## [How to complete this task]
Reproduce every record below word for word and include no pictures.

## [Source information]
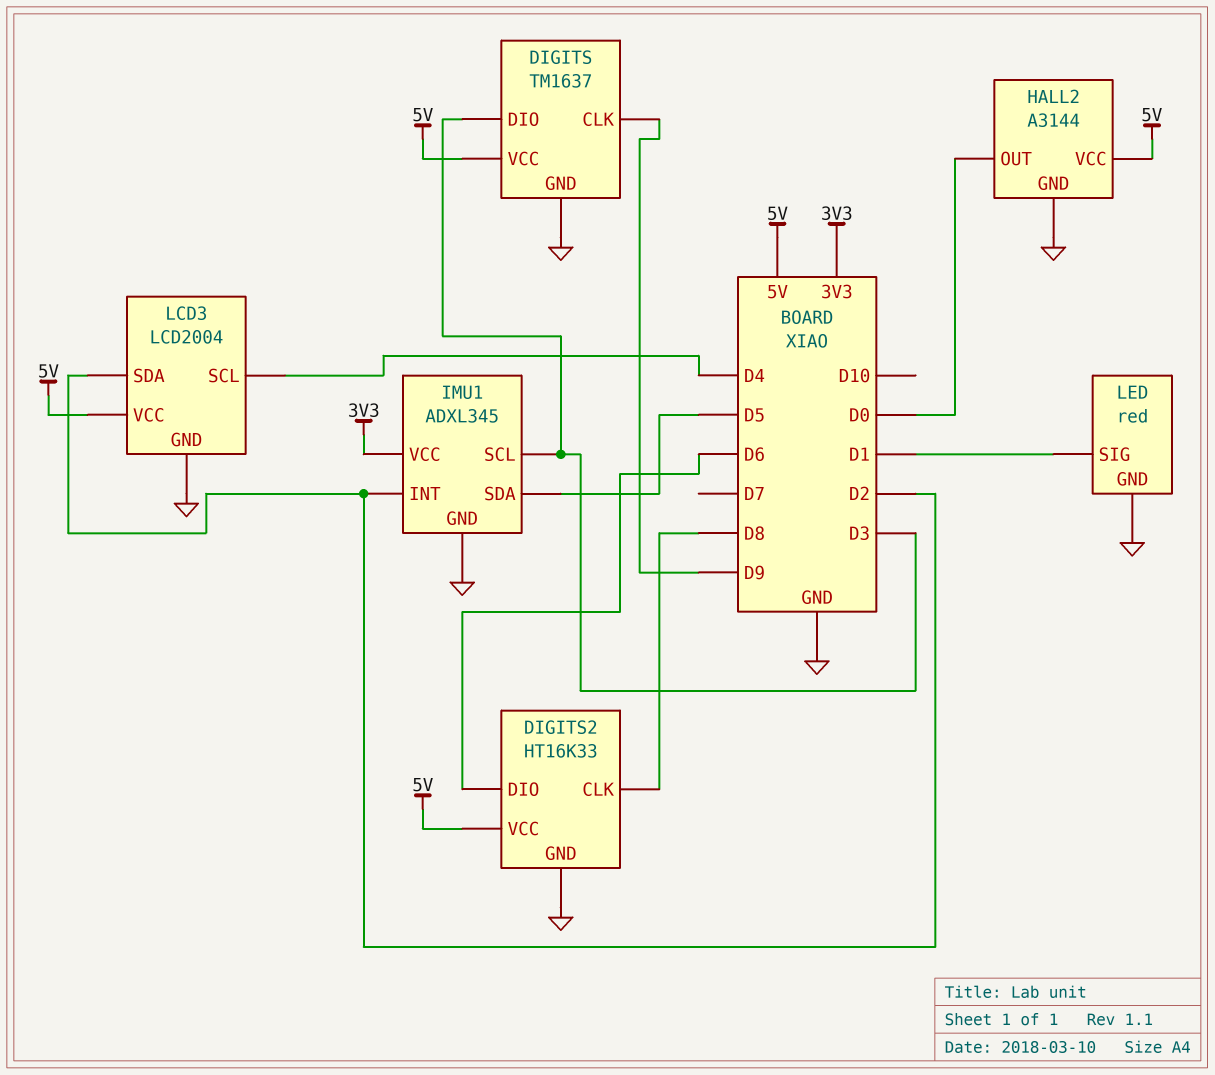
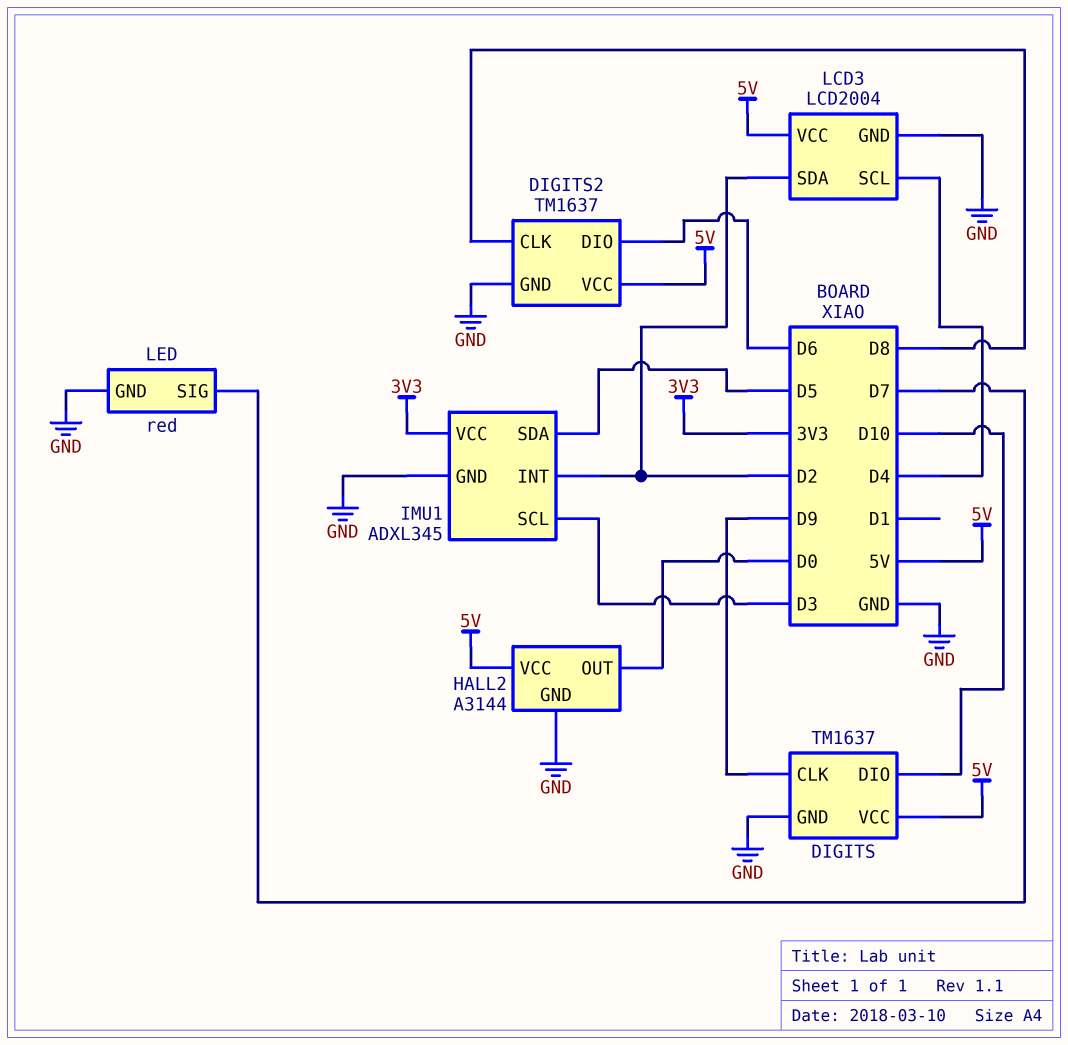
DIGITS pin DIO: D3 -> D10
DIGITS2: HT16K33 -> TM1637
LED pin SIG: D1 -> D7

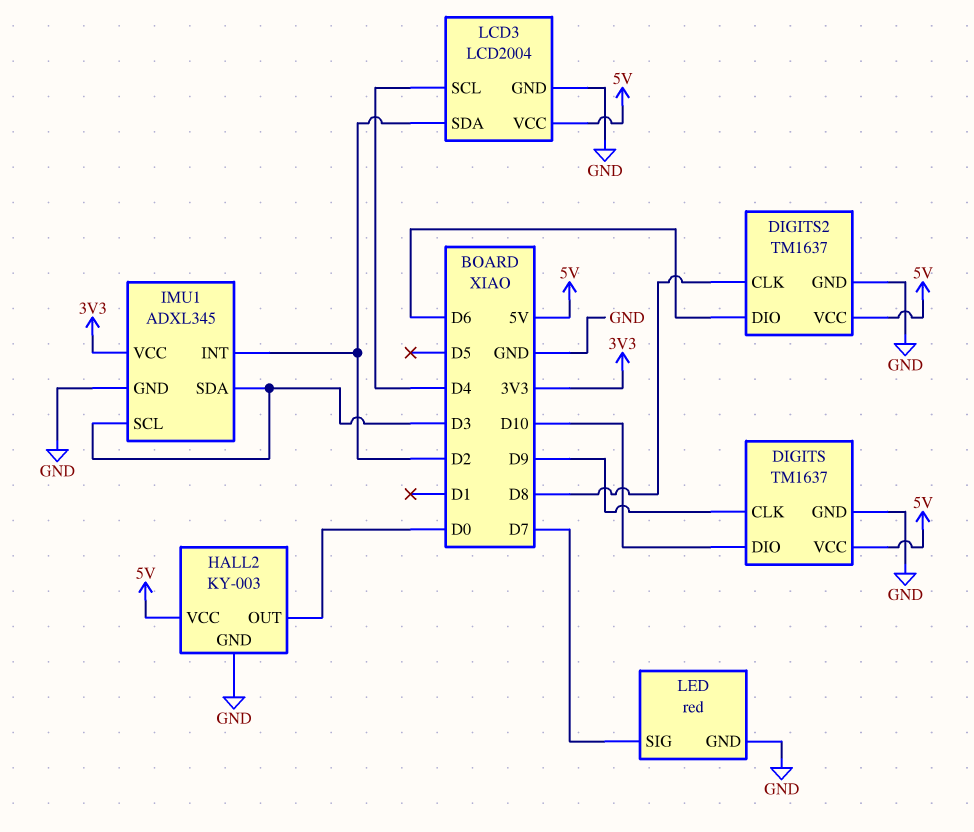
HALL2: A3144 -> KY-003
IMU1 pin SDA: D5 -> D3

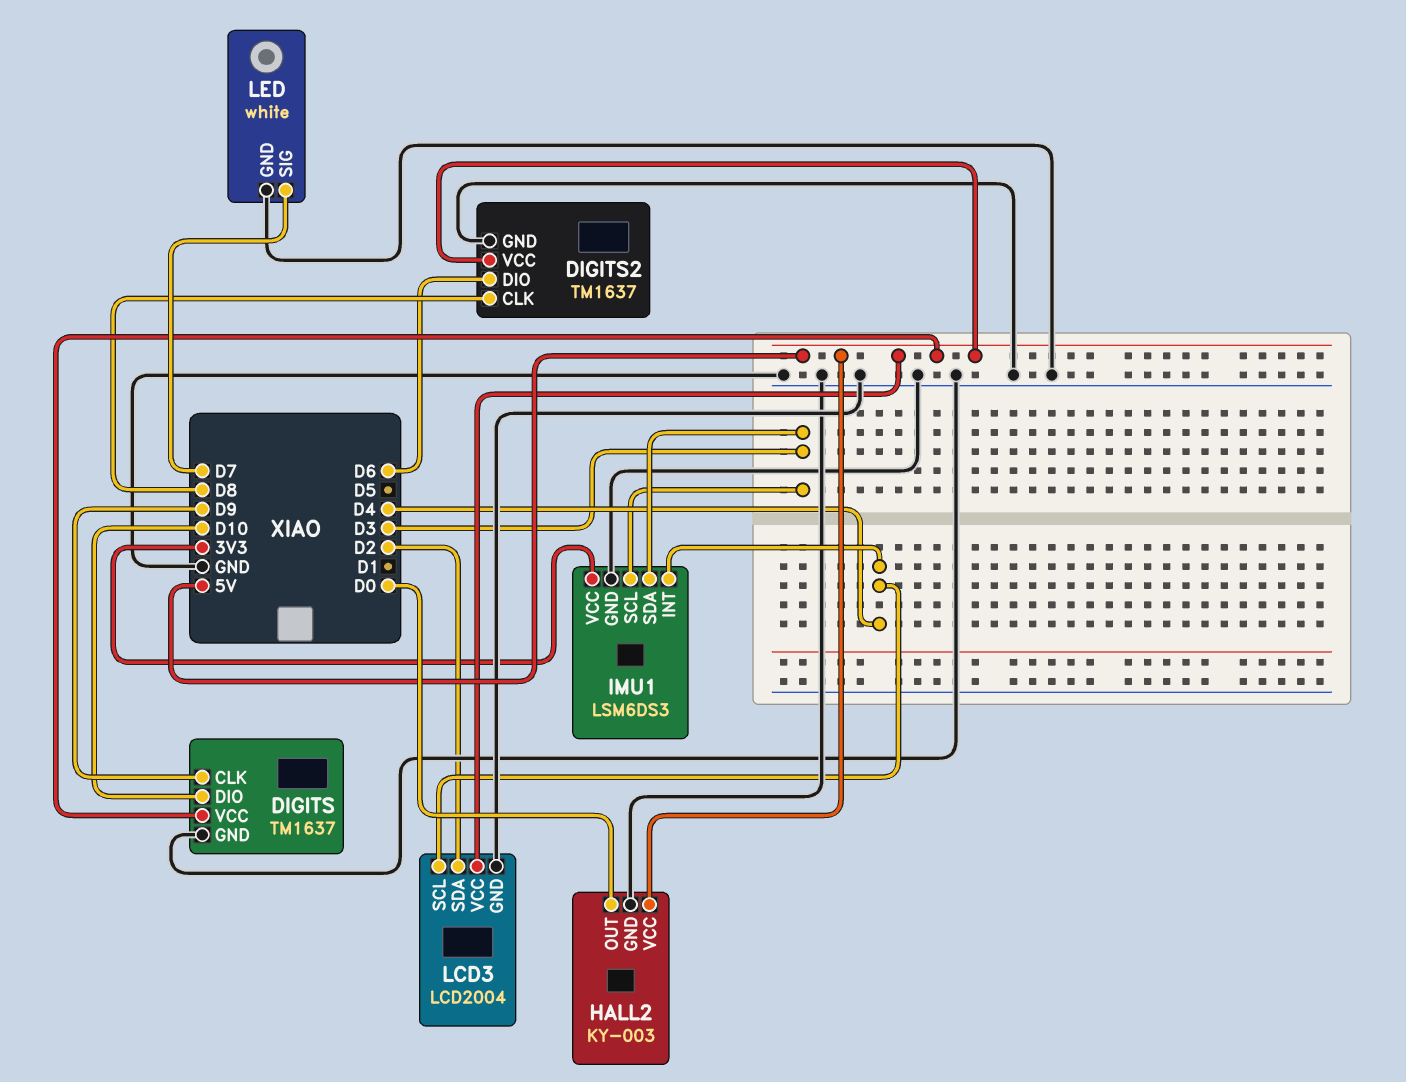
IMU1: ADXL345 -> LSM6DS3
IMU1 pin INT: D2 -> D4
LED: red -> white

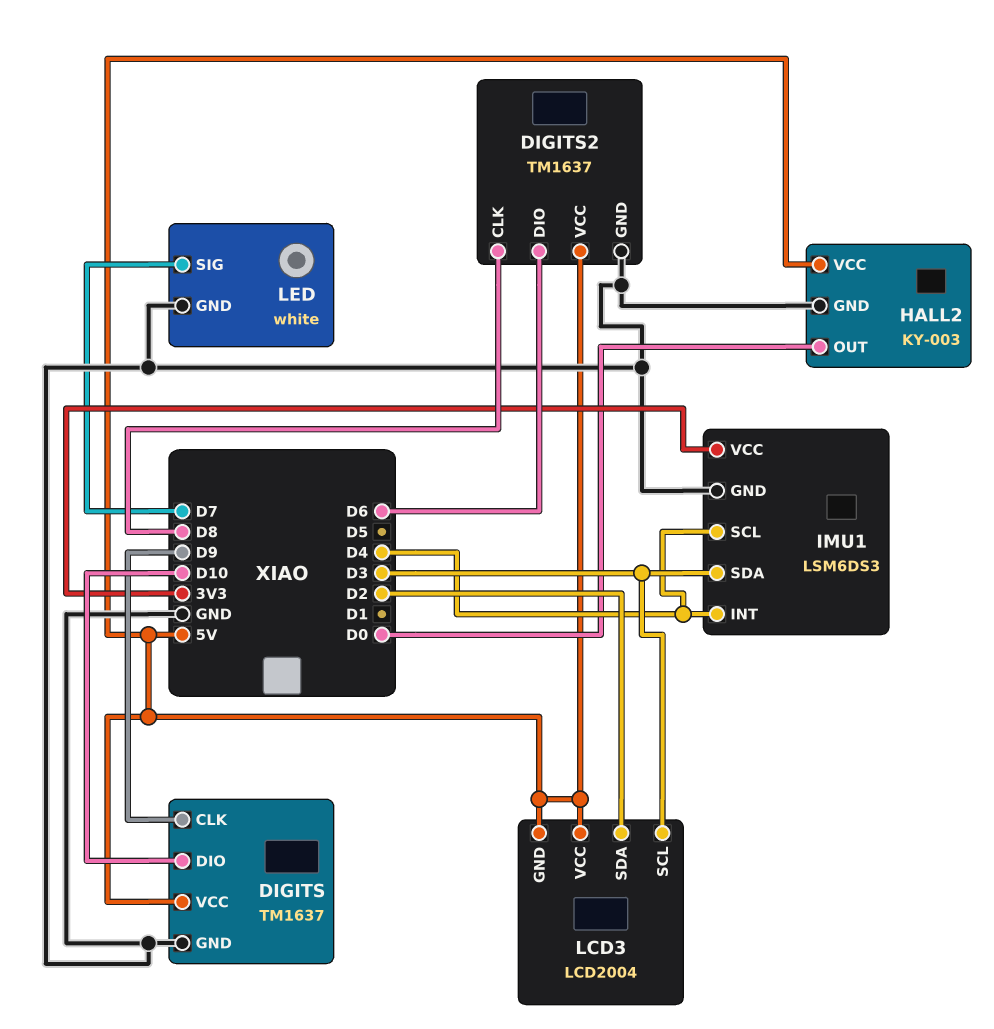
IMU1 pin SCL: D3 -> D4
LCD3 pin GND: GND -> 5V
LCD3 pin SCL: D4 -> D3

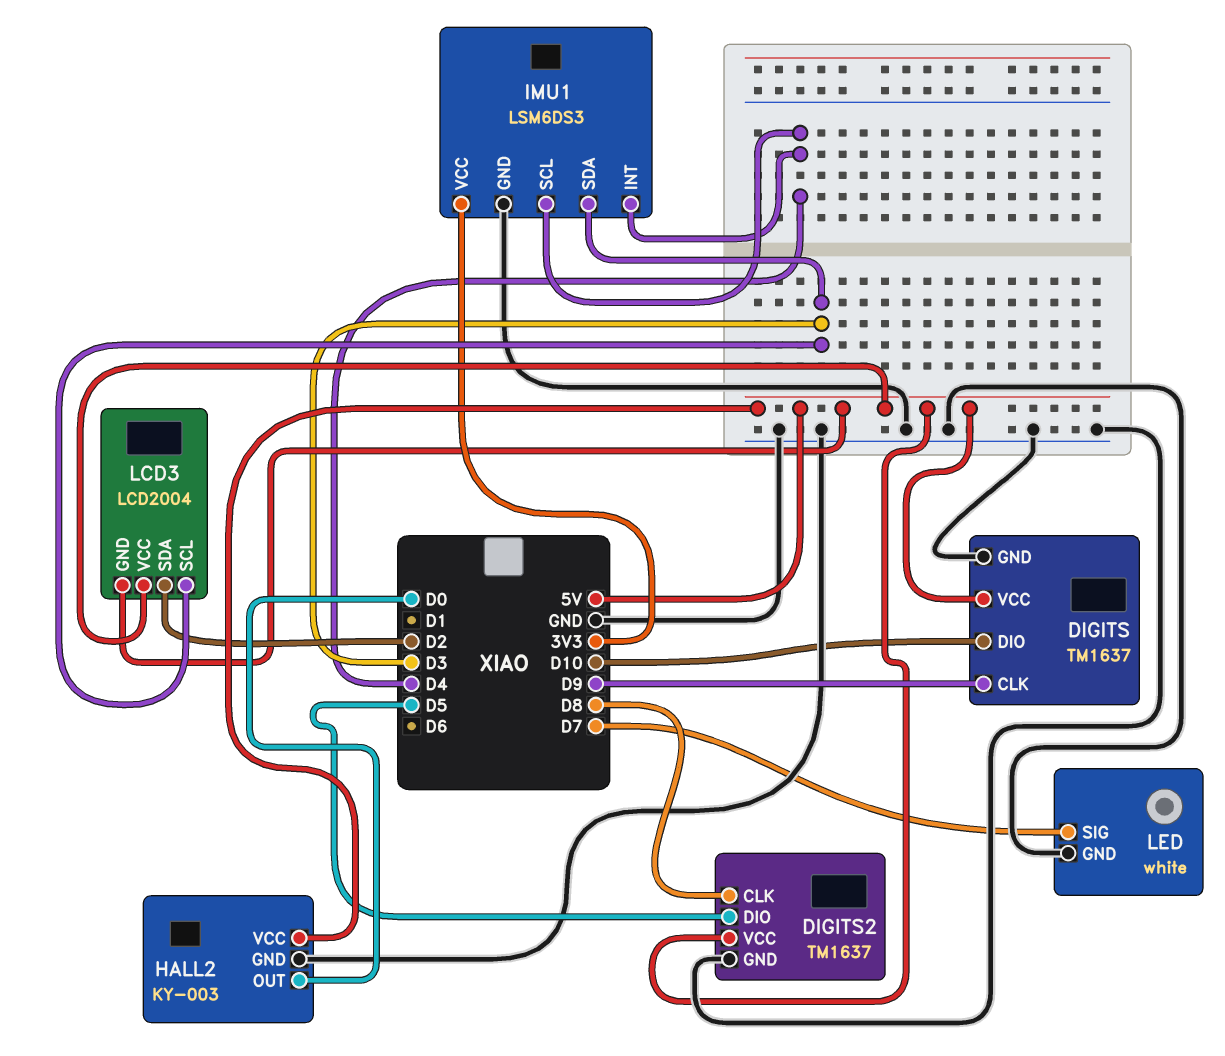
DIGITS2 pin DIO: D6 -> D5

## [Result of the exercise]
DIGITS pin DIO: D3 -> D10
DIGITS2: HT16K33 -> TM1637
LED pin SIG: D1 -> D7

HALL2: A3144 -> KY-003
IMU1 pin SDA: D5 -> D3

IMU1: ADXL345 -> LSM6DS3
IMU1 pin INT: D2 -> D4
LED: red -> white

IMU1 pin SCL: D3 -> D4
LCD3 pin GND: GND -> 5V
LCD3 pin SCL: D4 -> D3

DIGITS2 pin DIO: D6 -> D5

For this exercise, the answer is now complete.